The problem: Go through the data and copy each line where the word "black" shows up.

Input records:
══════════

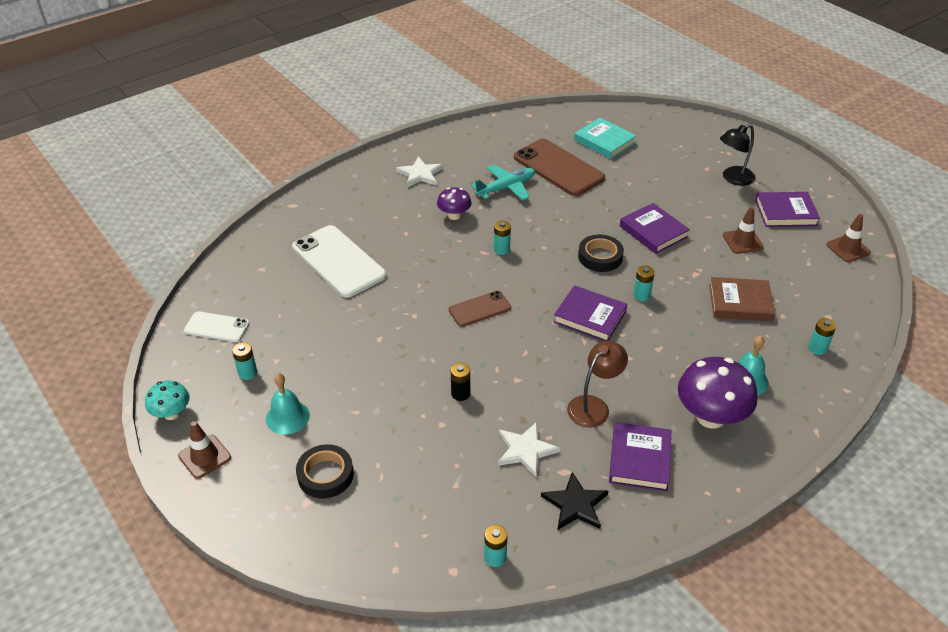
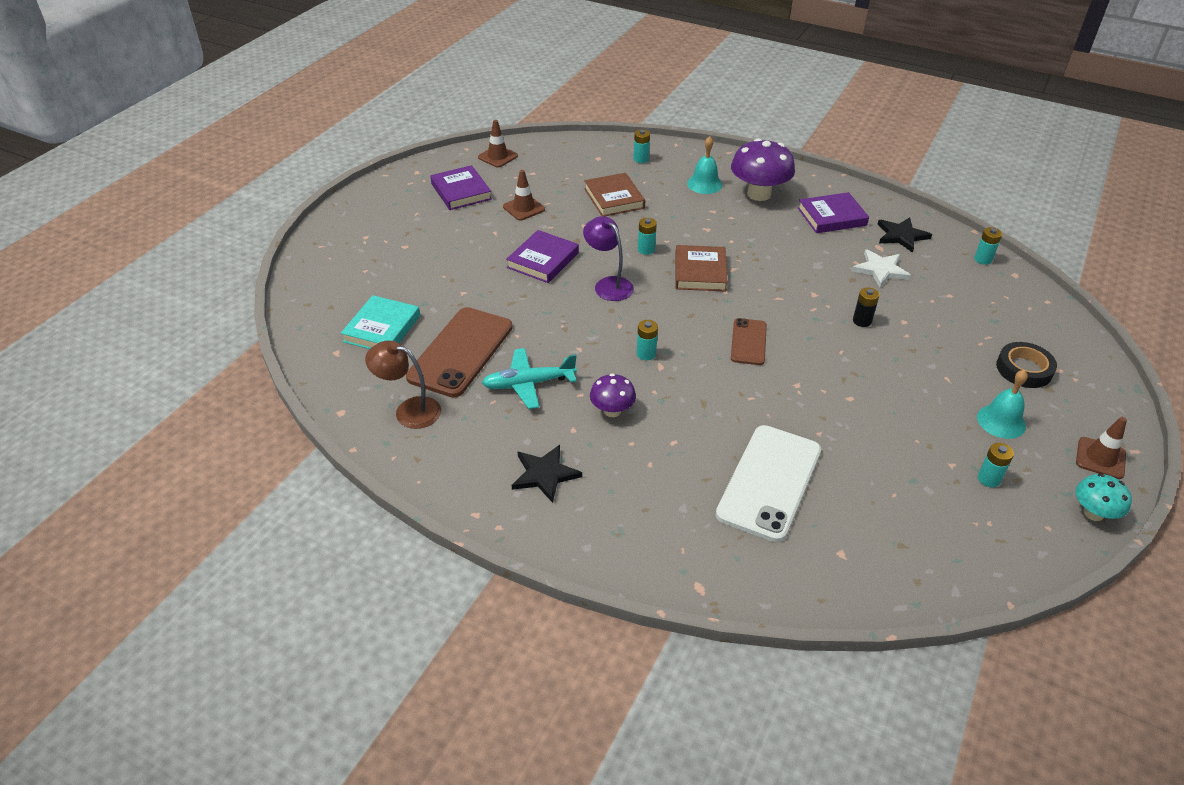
camera: 115 degrees left, 0 degrees up
(217, 327) = (963, 543): white phone -> none
(420, 174) = (544, 474): white star -> black star
(479, 309) = (748, 342): brown phone -> brown phone turned 60 degrees clockwise
(506, 188) = (528, 384): turquoise plane -> turquoise plane turned 45 degrees counterclockwise
(590, 317) = (700, 272): purple book -> brown book
(594, 406) = (802, 247): brown lamp -> brown lamp (409, 410)
(600, 257) = (608, 285): black tape -> purple lamp
(733, 178) = (416, 227): black lamp -> none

══════════

Exercise result:
(420, 174) = (544, 474): white star -> black star
(600, 257) = (608, 285): black tape -> purple lamp
(733, 178) = (416, 227): black lamp -> none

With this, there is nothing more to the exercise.